#### TASK BRIEF
Copy every one of the rows below exactly as they appear, but leave the pictures out of your answer.

#### PROVIDED RECORDS
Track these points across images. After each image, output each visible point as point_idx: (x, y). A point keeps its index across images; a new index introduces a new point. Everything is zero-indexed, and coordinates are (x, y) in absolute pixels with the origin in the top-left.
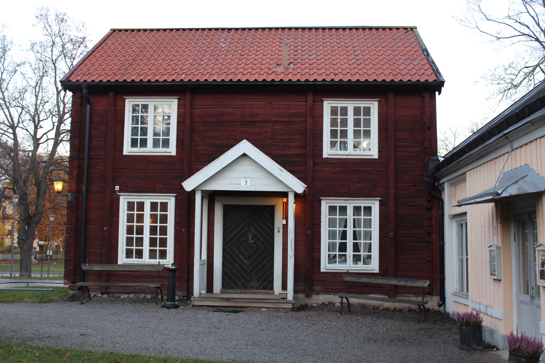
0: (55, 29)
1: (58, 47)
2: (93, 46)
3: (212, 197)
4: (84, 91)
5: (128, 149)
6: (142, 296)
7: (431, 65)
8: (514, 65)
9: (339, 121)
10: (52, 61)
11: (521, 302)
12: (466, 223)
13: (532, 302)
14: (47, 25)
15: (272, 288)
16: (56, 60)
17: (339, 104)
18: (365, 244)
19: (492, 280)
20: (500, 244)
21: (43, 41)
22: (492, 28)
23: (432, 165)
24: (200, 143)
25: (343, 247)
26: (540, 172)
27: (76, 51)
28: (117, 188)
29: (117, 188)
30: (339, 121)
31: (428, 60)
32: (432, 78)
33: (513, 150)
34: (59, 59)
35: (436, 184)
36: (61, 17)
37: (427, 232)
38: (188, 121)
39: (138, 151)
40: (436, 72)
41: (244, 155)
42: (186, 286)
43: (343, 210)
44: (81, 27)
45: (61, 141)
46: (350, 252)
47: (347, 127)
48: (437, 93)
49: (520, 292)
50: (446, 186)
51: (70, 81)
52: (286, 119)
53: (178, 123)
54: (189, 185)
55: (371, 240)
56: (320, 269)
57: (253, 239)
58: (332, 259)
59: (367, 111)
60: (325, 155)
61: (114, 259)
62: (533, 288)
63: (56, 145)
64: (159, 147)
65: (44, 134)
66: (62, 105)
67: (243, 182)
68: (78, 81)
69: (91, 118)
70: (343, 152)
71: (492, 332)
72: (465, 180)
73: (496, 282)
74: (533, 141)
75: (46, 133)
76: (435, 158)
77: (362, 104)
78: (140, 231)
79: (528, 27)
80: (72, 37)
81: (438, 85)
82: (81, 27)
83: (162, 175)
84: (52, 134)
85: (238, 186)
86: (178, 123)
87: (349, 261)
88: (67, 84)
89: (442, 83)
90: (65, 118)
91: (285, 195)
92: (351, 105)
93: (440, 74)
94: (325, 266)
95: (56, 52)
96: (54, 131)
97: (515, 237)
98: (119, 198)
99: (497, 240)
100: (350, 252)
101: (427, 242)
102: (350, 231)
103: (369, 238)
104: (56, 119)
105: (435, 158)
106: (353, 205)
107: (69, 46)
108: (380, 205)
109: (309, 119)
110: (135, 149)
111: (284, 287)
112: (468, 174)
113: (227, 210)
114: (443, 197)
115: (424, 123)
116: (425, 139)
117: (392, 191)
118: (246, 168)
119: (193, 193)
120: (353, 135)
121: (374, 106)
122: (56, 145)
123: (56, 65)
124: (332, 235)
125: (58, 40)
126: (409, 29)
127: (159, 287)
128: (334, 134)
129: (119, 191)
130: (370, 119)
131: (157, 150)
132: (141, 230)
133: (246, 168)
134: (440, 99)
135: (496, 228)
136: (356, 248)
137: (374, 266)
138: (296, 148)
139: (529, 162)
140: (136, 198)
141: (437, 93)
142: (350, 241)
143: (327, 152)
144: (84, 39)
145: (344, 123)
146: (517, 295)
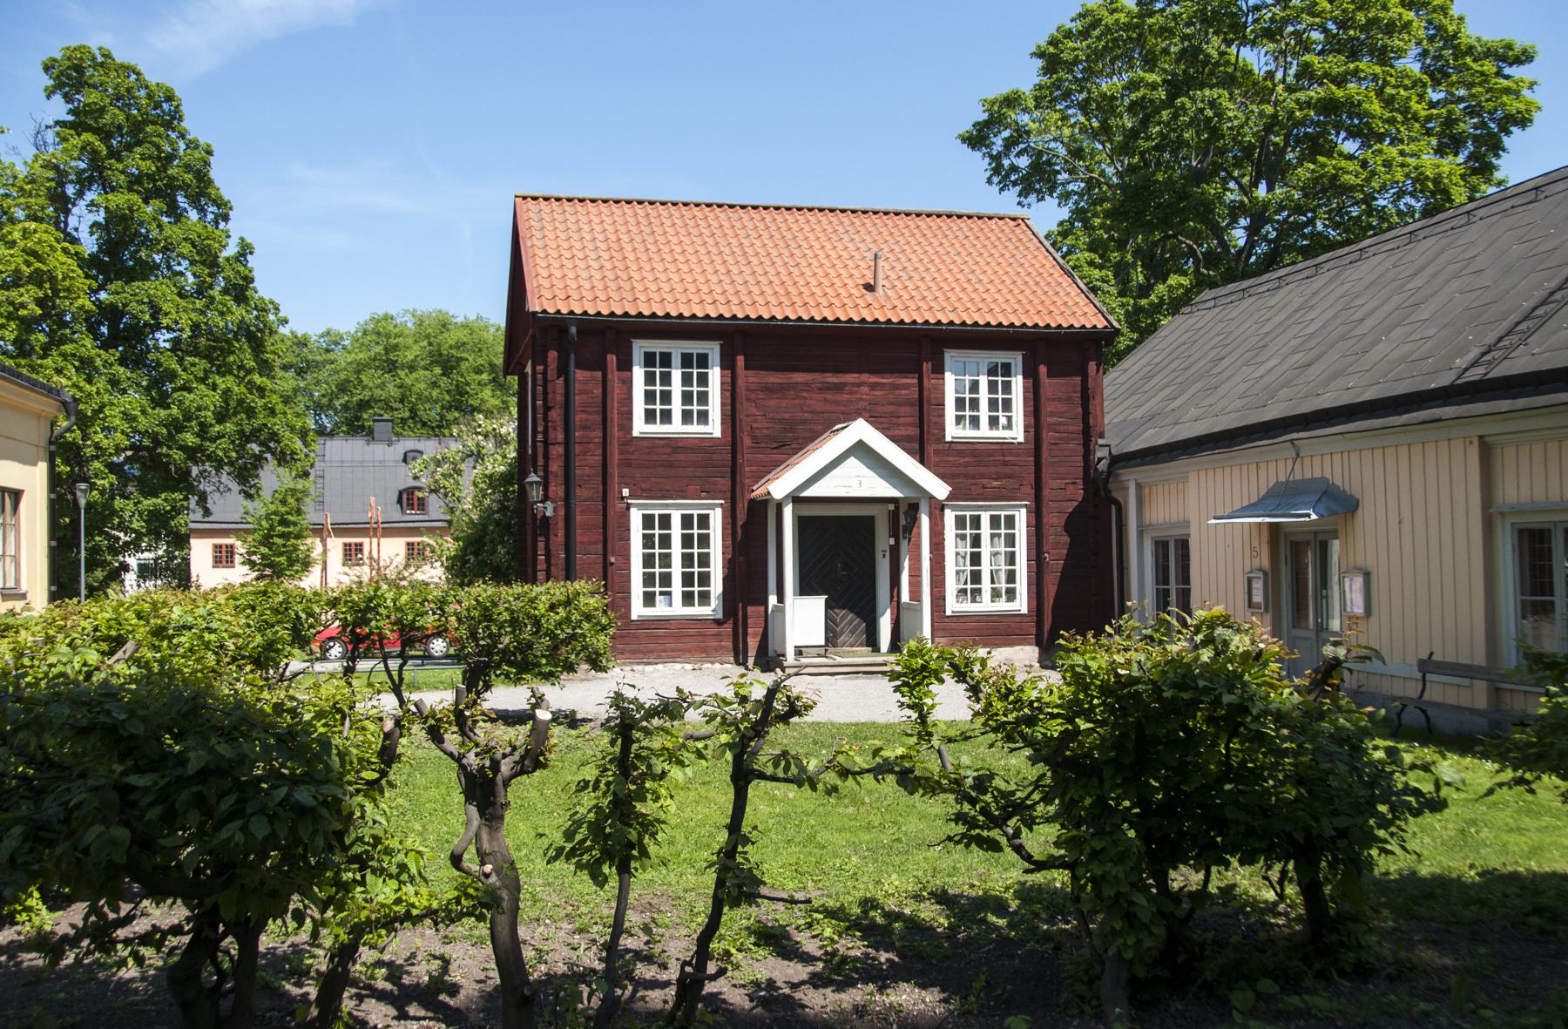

#### RESPONSE
Track these points across images. After each image, output each visible point as point_idx: (x, y). A point keeps its index across images; a new index introduces a new point. Everything is zero-indexed, and coordinates are (x, y) in absolute pixels with the origin in the top-left.
0: (55, 29)
1: (58, 47)
2: (93, 46)
3: (212, 197)
4: (84, 91)
5: (128, 149)
6: (142, 296)
7: (431, 65)
8: (514, 65)
9: (339, 121)
10: (52, 61)
11: (521, 302)
12: (466, 223)
13: (532, 302)
14: (47, 25)
15: (272, 288)
16: (56, 60)
17: (339, 104)
18: (365, 244)
19: (492, 280)
20: (500, 244)
21: (43, 41)
22: (492, 28)
23: (432, 165)
24: (200, 143)
25: (343, 247)
26: (540, 172)
27: (76, 51)
28: (117, 188)
29: (117, 188)
30: (339, 121)
31: (428, 60)
32: (432, 78)
33: (513, 150)
34: (59, 59)
35: (436, 184)
36: (61, 17)
37: (427, 232)
38: (188, 121)
39: (138, 151)
40: (436, 72)
41: (244, 155)
42: (186, 286)
43: (343, 210)
44: (81, 27)
45: (61, 141)
46: (350, 252)
47: (347, 127)
48: (437, 93)
49: (520, 292)
50: (446, 186)
51: (70, 81)
52: (286, 119)
53: (178, 123)
54: (189, 185)
55: (371, 240)
56: (320, 269)
57: (253, 239)
58: (332, 259)
59: (367, 111)
60: (325, 155)
61: (114, 259)
62: (533, 288)
63: (56, 145)
64: (159, 147)
65: (44, 134)
66: (62, 105)
67: (243, 182)
68: (78, 81)
69: (91, 118)
70: (343, 152)
71: (492, 332)
72: (465, 180)
73: (496, 282)
74: (533, 141)
75: (46, 133)
76: (435, 158)
77: (362, 104)
78: (140, 231)
79: (528, 27)
80: (72, 37)
81: (438, 85)
82: (81, 27)
83: (162, 175)
84: (52, 134)
85: (238, 186)
86: (178, 123)
87: (349, 261)
88: (67, 84)
89: (442, 83)
90: (65, 118)
91: (285, 195)
92: (351, 105)
93: (440, 74)
94: (325, 266)
95: (56, 52)
96: (54, 131)
97: (515, 237)
98: (119, 198)
99: (497, 240)
100: (350, 252)
101: (427, 242)
102: (350, 231)
103: (369, 238)
104: (56, 119)
105: (435, 158)
106: (353, 205)
107: (69, 46)
108: (380, 205)
109: (309, 119)
110: (135, 149)
111: (284, 287)
112: (468, 174)
113: (227, 210)
114: (443, 197)
115: (424, 123)
116: (425, 139)
117: (392, 191)
118: (246, 168)
119: (193, 193)
120: (353, 135)
121: (374, 106)
122: (56, 145)
123: (56, 65)
124: (332, 235)
125: (58, 40)
126: (409, 29)
127: (159, 287)
128: (334, 134)
129: (119, 191)
130: (370, 119)
131: (157, 150)
132: (141, 230)
133: (246, 168)
134: (440, 99)
135: (496, 228)
136: (356, 248)
137: (374, 266)
138: (296, 148)
139: (529, 162)
140: (136, 198)
141: (437, 93)
142: (350, 241)
143: (327, 152)
144: (84, 39)
145: (344, 123)
146: (517, 295)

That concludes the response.